>>>>>
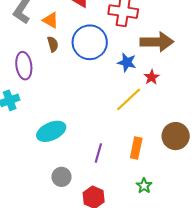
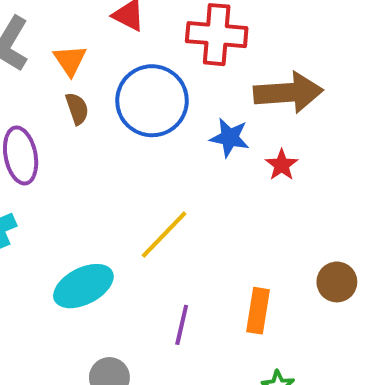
orange triangle: (51, 20) -> (70, 60), turned 30
yellow line: (129, 99) -> (164, 235), moved
brown circle: (176, 136) -> (337, 282), size x0.7

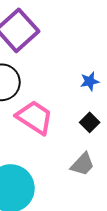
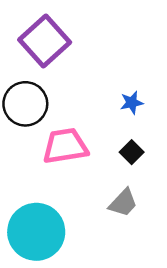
pink trapezoid: (35, 117) -> (65, 146), turned -42

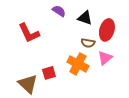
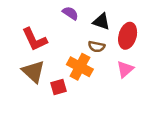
brown semicircle: (88, 43) -> (97, 47), moved
orange cross: (78, 64) -> (80, 67), moved
brown triangle: (28, 84) -> (33, 72), moved

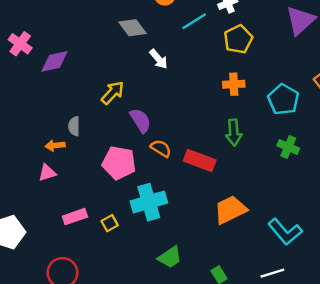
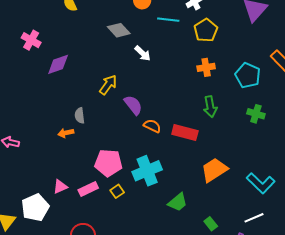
cyan line: (194, 21) -> (168, 20), turned 45
pink cross: (20, 44) -> (31, 40), moved
pink pentagon: (119, 163) -> (108, 163), moved
pink triangle: (47, 173) -> (60, 187), moved
green trapezoid: (170, 257) -> (178, 202), moved

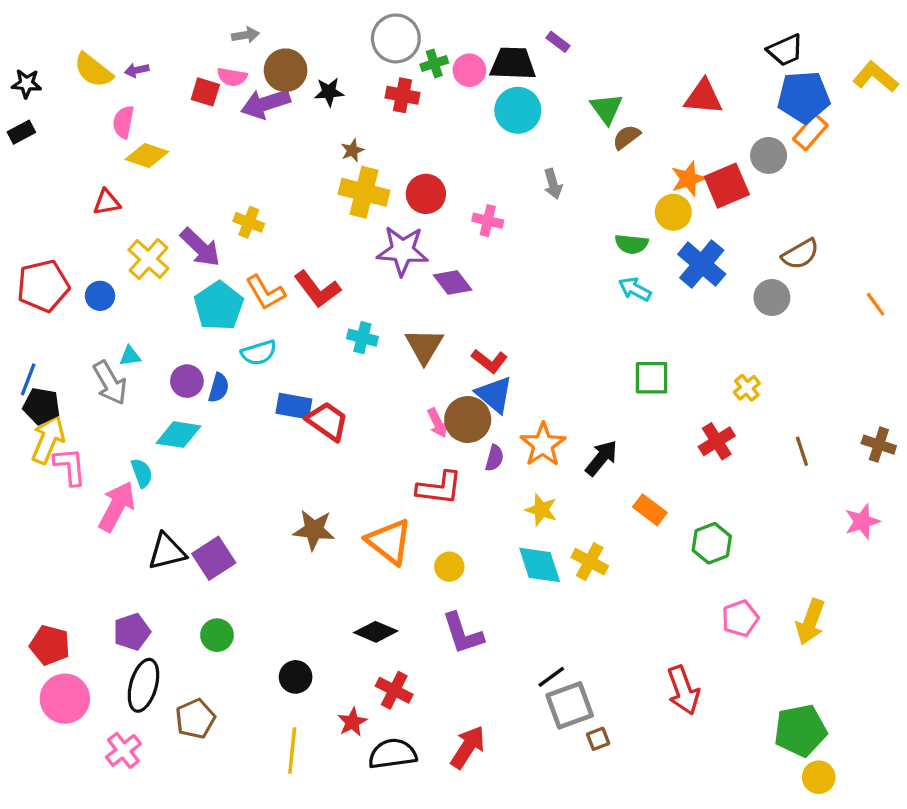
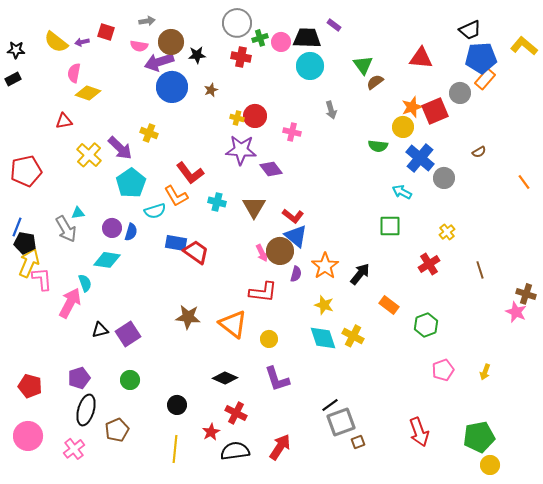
red square: (205, 92) -> (106, 32), moved
yellow cross: (364, 192) -> (237, 118), moved, size x0.5
brown semicircle: (800, 254) -> (479, 152), size x0.6
cyan arrow: (635, 289) -> (402, 192), moved
orange L-shape: (265, 292) -> (176, 196), moved
blue circle: (100, 296) -> (172, 87), moved, size x1.8
gray circle: (772, 298) -> (444, 178), moved
brown cross: (879, 445) -> (526, 294), moved
pink star: (862, 521) -> (516, 312), turned -30
black triangle: (167, 552) -> (100, 330), size x0.7
yellow arrow: (810, 622) -> (485, 372), size x0.6
red arrow: (683, 690) -> (419, 432), moved
pink circle: (65, 699) -> (28, 436), moved

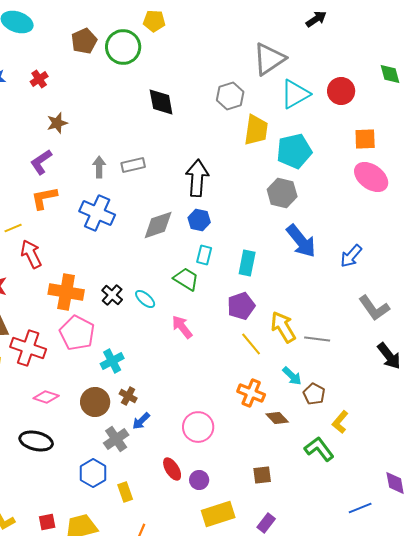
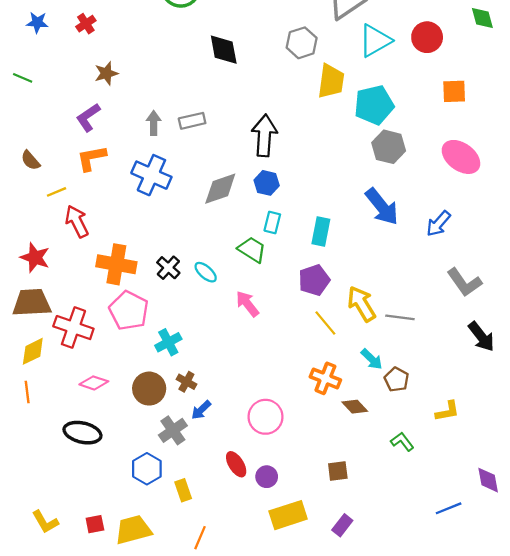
pink ellipse: (371, 177) -> (461, 157), moved
gray hexagon: (282, 193) -> (389, 147), moved
yellow L-shape: (340, 422) -> (447, 411), moved, turned -140
green L-shape: (319, 449) -> (402, 442), size x0.7

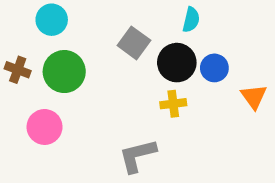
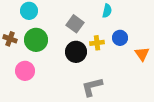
black circle: (177, 63) -> (76, 52), moved
yellow cross: (173, 104) -> (97, 43), moved
gray L-shape: (138, 156) -> (92, 87), moved

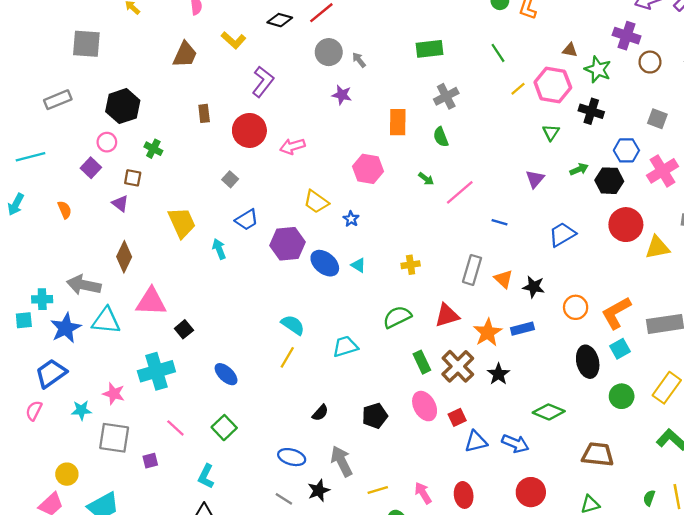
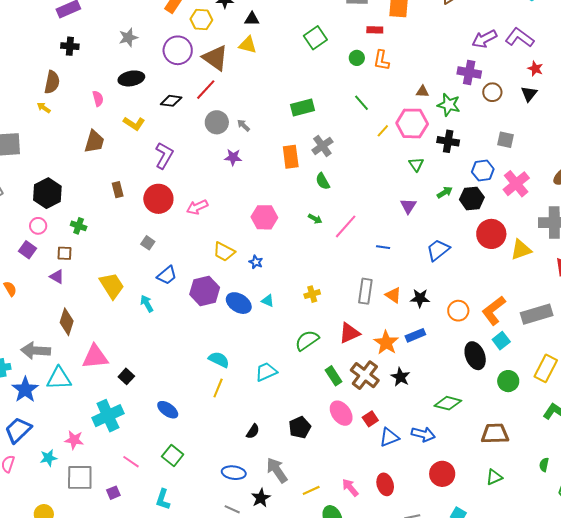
orange rectangle: (398, 122) -> (291, 157), moved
<<<<<
Every line from the one containing "green L-shape: (319, 449)" through the end of the entries above, both included, should be extracted exactly, with pictures left out.

green L-shape: (319, 449) -> (402, 442), size x0.7

black circle: (177, 63) -> (76, 52), moved
yellow cross: (173, 104) -> (97, 43), moved
gray L-shape: (138, 156) -> (92, 87), moved

orange rectangle: (398, 122) -> (291, 157), moved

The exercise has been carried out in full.